**Task prompt**
Which lines of the records hold the string "crayon"? Report only how many of them there are.

**Records supplied**
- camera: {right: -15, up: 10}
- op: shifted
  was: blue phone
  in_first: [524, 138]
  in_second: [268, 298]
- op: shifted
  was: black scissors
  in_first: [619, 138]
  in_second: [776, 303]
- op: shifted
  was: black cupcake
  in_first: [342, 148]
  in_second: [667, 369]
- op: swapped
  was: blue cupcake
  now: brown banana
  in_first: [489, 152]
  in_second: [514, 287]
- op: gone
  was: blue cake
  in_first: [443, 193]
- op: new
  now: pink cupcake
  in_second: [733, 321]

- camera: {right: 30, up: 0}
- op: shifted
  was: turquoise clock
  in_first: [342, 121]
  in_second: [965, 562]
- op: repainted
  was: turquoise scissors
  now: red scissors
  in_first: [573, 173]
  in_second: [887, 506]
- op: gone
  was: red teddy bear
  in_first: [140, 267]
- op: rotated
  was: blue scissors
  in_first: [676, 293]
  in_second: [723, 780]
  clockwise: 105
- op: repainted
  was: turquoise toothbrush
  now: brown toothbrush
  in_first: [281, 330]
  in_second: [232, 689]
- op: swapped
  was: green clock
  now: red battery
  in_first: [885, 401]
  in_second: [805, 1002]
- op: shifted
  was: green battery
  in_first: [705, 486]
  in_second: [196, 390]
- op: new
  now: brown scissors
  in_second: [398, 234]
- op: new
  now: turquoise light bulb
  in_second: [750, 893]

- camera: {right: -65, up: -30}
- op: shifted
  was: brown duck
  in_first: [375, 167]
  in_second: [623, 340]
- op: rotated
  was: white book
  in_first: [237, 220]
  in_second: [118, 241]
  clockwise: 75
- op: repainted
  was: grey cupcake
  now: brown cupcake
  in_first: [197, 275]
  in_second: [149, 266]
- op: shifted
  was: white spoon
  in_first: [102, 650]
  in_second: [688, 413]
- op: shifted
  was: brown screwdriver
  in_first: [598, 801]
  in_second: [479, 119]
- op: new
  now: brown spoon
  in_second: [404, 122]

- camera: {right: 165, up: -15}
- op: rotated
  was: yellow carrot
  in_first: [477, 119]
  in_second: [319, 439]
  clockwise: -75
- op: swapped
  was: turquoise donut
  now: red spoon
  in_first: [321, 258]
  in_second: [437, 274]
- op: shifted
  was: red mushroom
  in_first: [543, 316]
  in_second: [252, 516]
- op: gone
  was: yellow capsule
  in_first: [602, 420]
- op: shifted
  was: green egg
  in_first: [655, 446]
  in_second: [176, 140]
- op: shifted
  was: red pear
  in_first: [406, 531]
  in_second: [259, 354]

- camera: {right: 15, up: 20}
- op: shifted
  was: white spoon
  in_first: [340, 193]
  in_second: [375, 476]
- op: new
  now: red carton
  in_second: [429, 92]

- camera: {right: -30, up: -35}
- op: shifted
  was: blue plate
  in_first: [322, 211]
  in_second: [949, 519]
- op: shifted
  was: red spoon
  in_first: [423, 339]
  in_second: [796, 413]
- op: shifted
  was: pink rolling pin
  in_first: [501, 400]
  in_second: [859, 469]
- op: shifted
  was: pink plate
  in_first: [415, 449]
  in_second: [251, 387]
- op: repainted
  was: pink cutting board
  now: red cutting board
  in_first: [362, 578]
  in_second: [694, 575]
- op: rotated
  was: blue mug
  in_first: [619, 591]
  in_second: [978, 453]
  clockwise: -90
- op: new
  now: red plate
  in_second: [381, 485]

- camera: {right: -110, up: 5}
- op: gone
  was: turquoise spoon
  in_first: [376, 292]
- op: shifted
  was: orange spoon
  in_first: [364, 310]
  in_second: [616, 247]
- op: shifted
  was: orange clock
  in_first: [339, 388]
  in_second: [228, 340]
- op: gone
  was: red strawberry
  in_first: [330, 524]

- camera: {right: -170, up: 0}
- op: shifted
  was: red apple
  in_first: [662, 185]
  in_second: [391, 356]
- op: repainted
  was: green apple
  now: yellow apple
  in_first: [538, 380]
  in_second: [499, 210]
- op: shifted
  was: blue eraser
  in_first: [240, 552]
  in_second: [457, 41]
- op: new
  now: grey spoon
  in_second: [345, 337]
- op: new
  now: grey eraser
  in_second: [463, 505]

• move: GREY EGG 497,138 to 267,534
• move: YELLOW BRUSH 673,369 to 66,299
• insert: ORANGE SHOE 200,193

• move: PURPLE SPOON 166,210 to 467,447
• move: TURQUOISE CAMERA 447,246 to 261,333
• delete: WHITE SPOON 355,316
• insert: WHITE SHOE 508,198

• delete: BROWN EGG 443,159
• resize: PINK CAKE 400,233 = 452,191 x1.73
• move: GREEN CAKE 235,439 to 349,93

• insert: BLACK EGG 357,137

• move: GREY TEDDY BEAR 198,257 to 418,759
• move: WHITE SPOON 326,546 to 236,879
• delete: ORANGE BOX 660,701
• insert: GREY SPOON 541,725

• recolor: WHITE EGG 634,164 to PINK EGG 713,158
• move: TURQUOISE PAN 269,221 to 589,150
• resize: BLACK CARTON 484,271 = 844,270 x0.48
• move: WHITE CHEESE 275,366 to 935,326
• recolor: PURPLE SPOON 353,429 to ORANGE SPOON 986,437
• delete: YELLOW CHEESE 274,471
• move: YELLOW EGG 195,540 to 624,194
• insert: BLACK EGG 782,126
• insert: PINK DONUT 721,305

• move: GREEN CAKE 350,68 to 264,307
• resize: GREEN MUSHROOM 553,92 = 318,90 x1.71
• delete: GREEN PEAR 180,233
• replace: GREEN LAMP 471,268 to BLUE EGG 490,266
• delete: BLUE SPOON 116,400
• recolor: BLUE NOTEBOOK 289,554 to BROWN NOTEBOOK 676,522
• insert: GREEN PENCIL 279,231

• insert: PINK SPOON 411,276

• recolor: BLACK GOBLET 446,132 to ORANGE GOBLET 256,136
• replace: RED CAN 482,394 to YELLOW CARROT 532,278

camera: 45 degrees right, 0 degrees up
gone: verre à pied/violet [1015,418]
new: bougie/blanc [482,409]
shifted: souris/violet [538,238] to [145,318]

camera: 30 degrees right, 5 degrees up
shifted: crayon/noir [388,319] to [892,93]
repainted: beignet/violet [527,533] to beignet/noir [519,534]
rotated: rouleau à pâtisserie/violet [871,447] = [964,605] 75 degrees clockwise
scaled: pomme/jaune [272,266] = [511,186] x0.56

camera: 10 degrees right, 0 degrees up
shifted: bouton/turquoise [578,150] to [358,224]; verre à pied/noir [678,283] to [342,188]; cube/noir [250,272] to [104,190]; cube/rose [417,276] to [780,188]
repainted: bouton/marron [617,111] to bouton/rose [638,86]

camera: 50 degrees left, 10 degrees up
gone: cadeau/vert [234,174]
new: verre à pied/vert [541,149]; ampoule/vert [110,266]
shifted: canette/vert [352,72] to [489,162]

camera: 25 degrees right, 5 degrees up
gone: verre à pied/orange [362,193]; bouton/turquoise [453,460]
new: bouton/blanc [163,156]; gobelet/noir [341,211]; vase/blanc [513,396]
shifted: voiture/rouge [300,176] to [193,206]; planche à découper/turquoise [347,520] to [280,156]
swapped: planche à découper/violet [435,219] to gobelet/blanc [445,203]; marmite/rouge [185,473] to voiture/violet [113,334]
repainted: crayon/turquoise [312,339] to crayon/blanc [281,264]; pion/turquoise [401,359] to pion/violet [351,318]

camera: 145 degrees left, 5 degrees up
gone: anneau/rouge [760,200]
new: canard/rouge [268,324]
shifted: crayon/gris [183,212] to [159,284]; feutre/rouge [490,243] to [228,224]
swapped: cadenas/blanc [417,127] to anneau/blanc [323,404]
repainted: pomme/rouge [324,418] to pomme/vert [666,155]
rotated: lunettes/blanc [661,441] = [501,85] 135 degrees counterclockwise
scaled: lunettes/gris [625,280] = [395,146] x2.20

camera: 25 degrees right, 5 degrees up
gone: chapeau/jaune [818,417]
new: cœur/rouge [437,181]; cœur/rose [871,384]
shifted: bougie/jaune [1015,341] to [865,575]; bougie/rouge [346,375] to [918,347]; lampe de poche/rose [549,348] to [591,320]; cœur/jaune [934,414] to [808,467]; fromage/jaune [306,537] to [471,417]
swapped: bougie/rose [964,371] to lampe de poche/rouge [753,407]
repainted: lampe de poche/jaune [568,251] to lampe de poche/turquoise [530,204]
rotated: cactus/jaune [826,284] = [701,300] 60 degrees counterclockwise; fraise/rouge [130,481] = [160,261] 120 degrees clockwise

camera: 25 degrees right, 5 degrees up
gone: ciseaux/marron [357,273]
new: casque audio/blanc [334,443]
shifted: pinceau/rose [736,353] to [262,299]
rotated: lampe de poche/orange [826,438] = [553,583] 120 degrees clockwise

**Problem solution**
3